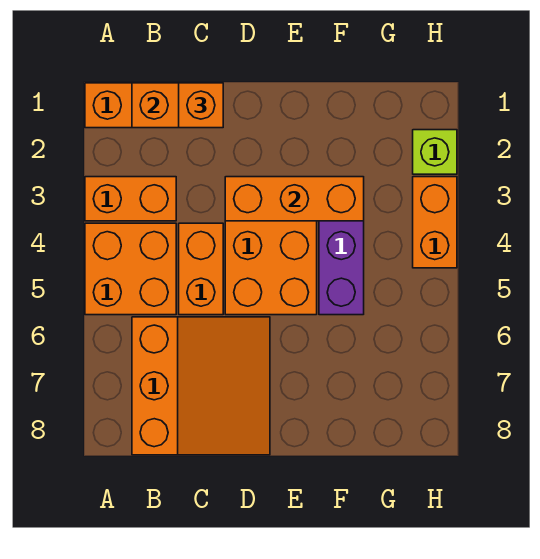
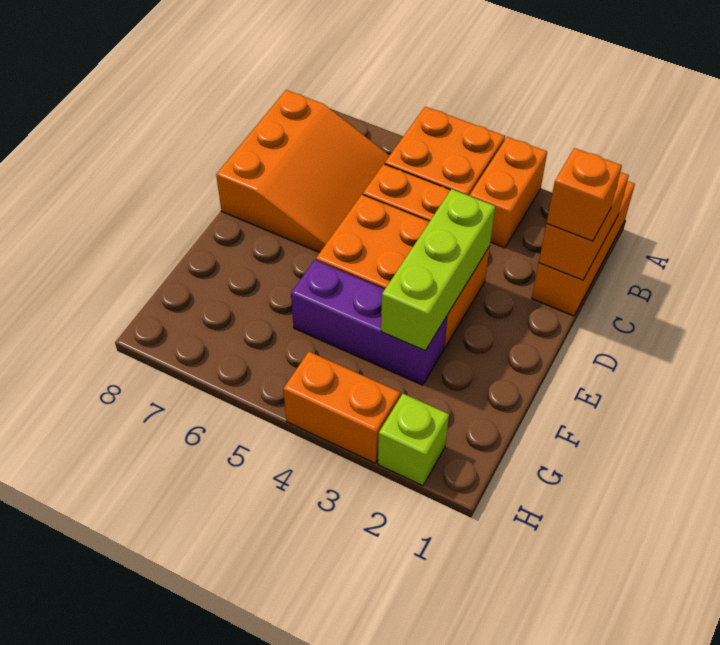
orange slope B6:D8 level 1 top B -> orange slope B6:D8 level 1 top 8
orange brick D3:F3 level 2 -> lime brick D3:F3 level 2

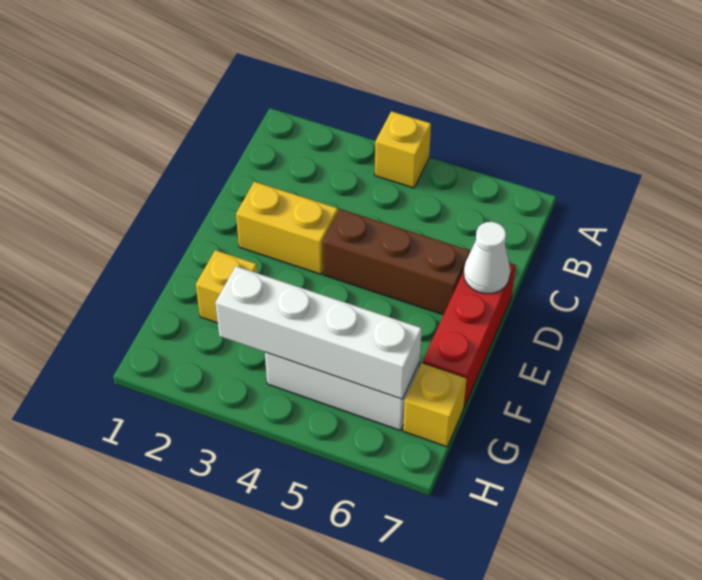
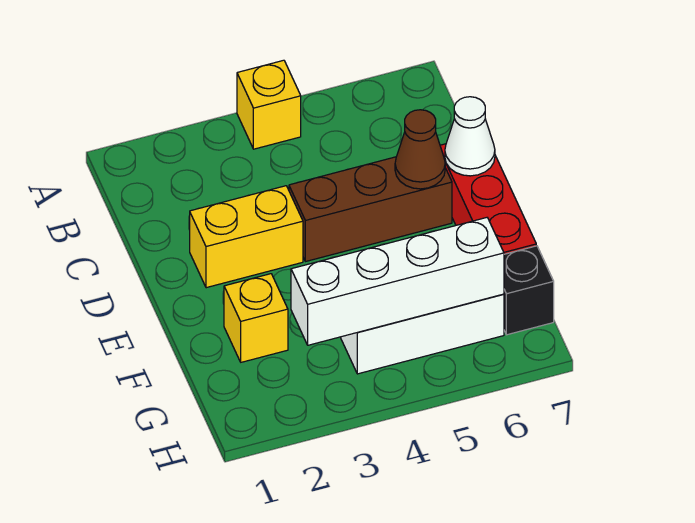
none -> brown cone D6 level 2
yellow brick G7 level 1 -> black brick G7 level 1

+--

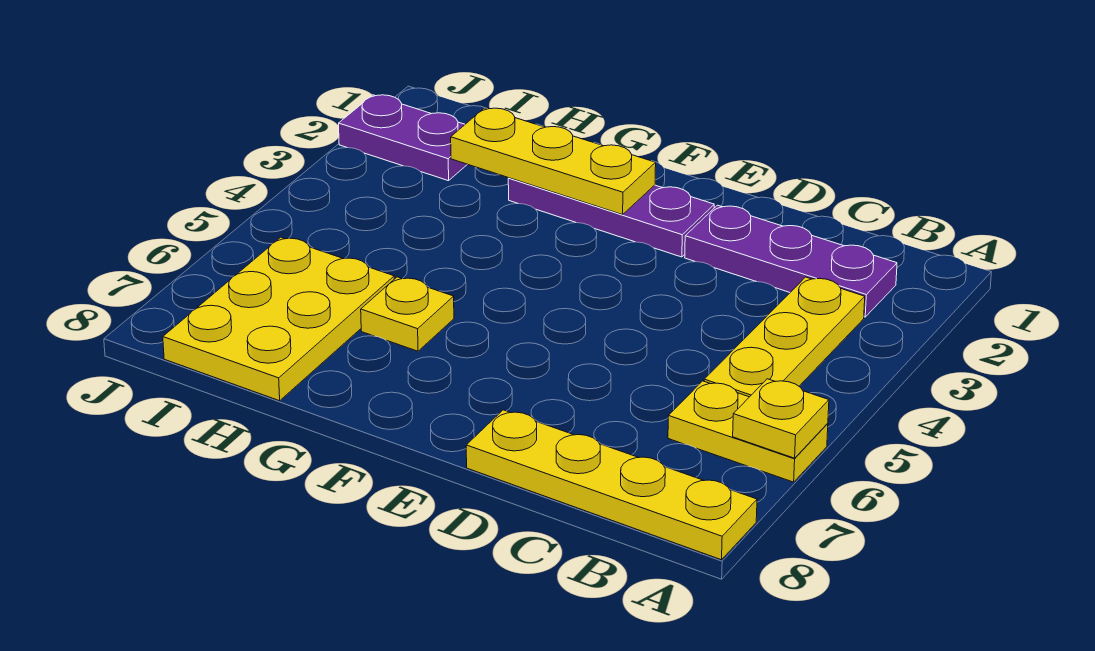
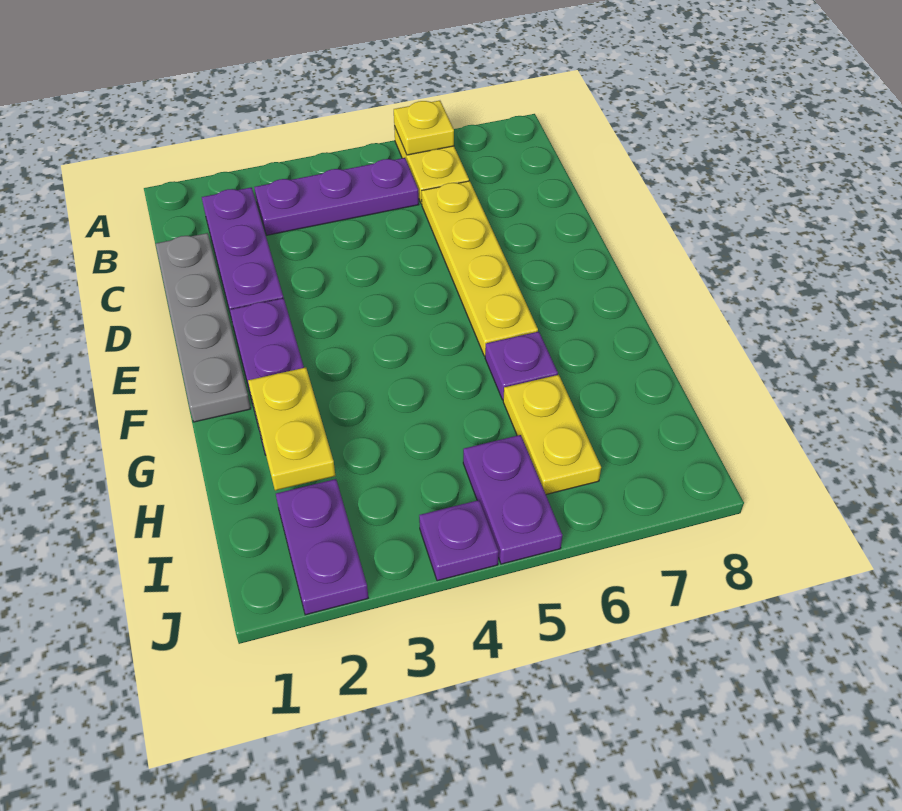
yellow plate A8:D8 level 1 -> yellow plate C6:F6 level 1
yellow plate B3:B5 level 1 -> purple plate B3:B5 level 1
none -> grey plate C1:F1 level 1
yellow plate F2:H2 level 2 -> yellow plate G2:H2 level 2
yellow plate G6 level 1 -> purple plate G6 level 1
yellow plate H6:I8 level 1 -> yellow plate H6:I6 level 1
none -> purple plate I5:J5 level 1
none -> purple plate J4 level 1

+--

#### Task
Copy all lines from the listing that contain "none".

#### Answer box
none -> brown cone D6 level 2
none -> grey plate C1:F1 level 1
none -> purple plate I5:J5 level 1
none -> purple plate J4 level 1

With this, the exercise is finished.